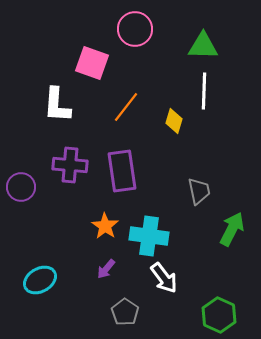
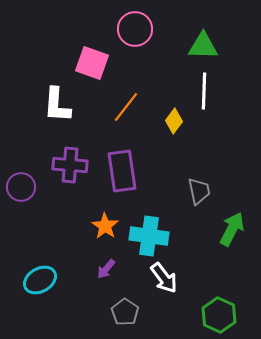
yellow diamond: rotated 20 degrees clockwise
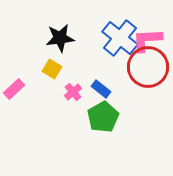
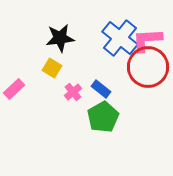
yellow square: moved 1 px up
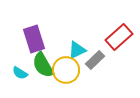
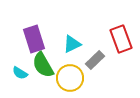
red rectangle: moved 2 px right, 2 px down; rotated 68 degrees counterclockwise
cyan triangle: moved 5 px left, 6 px up
yellow circle: moved 4 px right, 8 px down
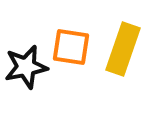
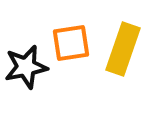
orange square: moved 4 px up; rotated 18 degrees counterclockwise
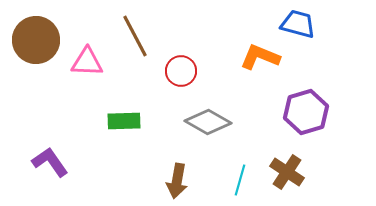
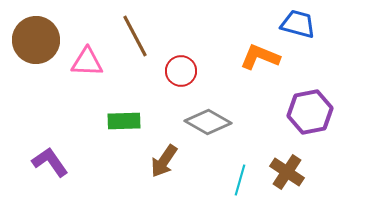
purple hexagon: moved 4 px right; rotated 6 degrees clockwise
brown arrow: moved 13 px left, 20 px up; rotated 24 degrees clockwise
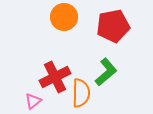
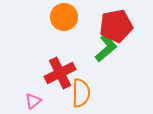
red pentagon: moved 3 px right
green L-shape: moved 24 px up
red cross: moved 5 px right, 4 px up
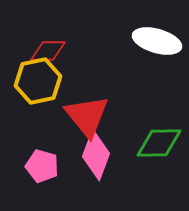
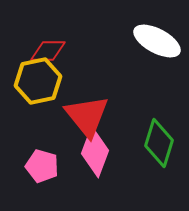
white ellipse: rotated 12 degrees clockwise
green diamond: rotated 72 degrees counterclockwise
pink diamond: moved 1 px left, 3 px up
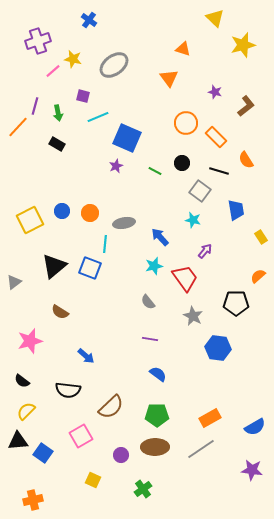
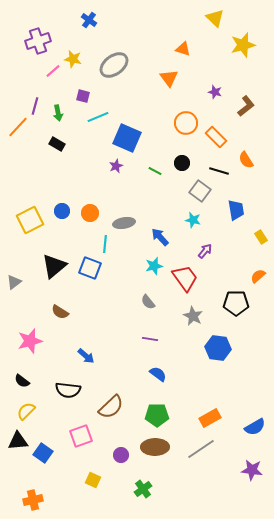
pink square at (81, 436): rotated 10 degrees clockwise
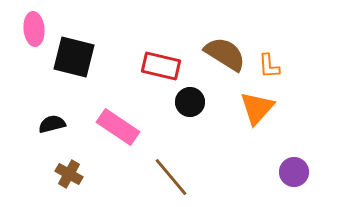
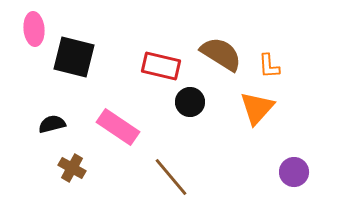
brown semicircle: moved 4 px left
brown cross: moved 3 px right, 6 px up
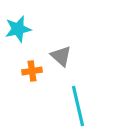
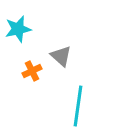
orange cross: rotated 18 degrees counterclockwise
cyan line: rotated 21 degrees clockwise
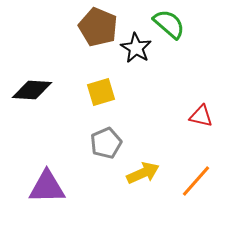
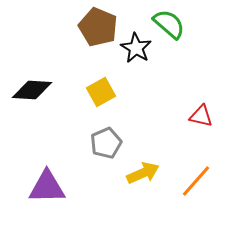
yellow square: rotated 12 degrees counterclockwise
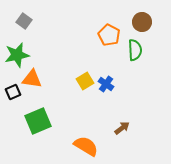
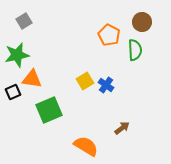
gray square: rotated 21 degrees clockwise
blue cross: moved 1 px down
green square: moved 11 px right, 11 px up
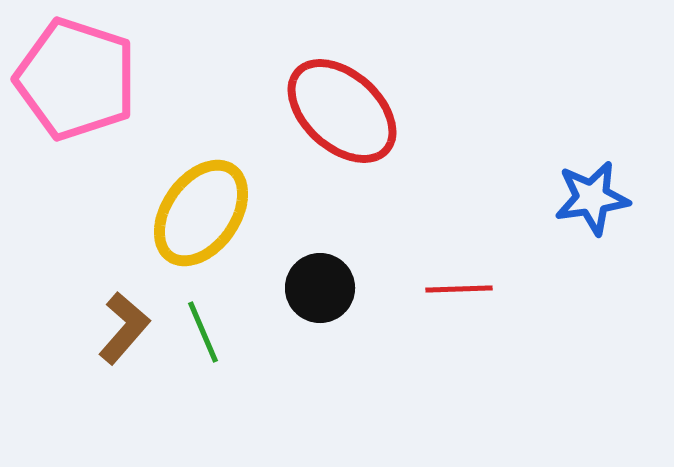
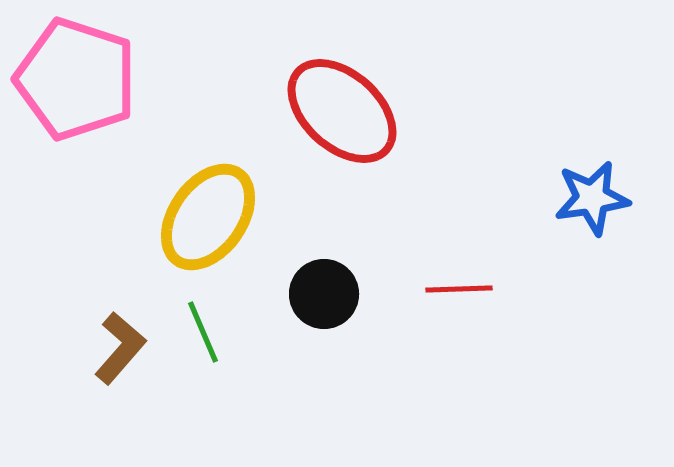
yellow ellipse: moved 7 px right, 4 px down
black circle: moved 4 px right, 6 px down
brown L-shape: moved 4 px left, 20 px down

Exercise brief – Copy out every line of the data exactly, leaving the images behind.

Solution for this task –
yellow diamond: rotated 20 degrees clockwise
yellow square: moved 1 px up
red rectangle: moved 2 px right, 2 px down; rotated 68 degrees counterclockwise
cyan triangle: moved 5 px left, 6 px up
yellow circle: moved 4 px right, 8 px down
orange square: moved 4 px up; rotated 18 degrees counterclockwise
purple hexagon: moved 4 px right; rotated 6 degrees clockwise
brown arrow: moved 13 px left, 20 px up; rotated 24 degrees clockwise
red pentagon: moved 3 px right
green L-shape: moved 24 px up
red cross: moved 5 px right, 4 px up
white ellipse: rotated 12 degrees clockwise
green diamond: rotated 72 degrees counterclockwise
pink diamond: moved 1 px left, 3 px up
pink square at (81, 436): rotated 10 degrees clockwise
brown semicircle: moved 4 px left
brown cross: moved 3 px right, 6 px up
orange cross: rotated 18 degrees counterclockwise
cyan line: rotated 21 degrees clockwise
yellow square: rotated 12 degrees counterclockwise
gray square: rotated 21 degrees clockwise
blue cross: moved 1 px down
green square: moved 11 px right, 11 px up
yellow ellipse: moved 7 px right, 4 px down
black circle: moved 4 px right, 6 px down
brown L-shape: moved 4 px left, 20 px down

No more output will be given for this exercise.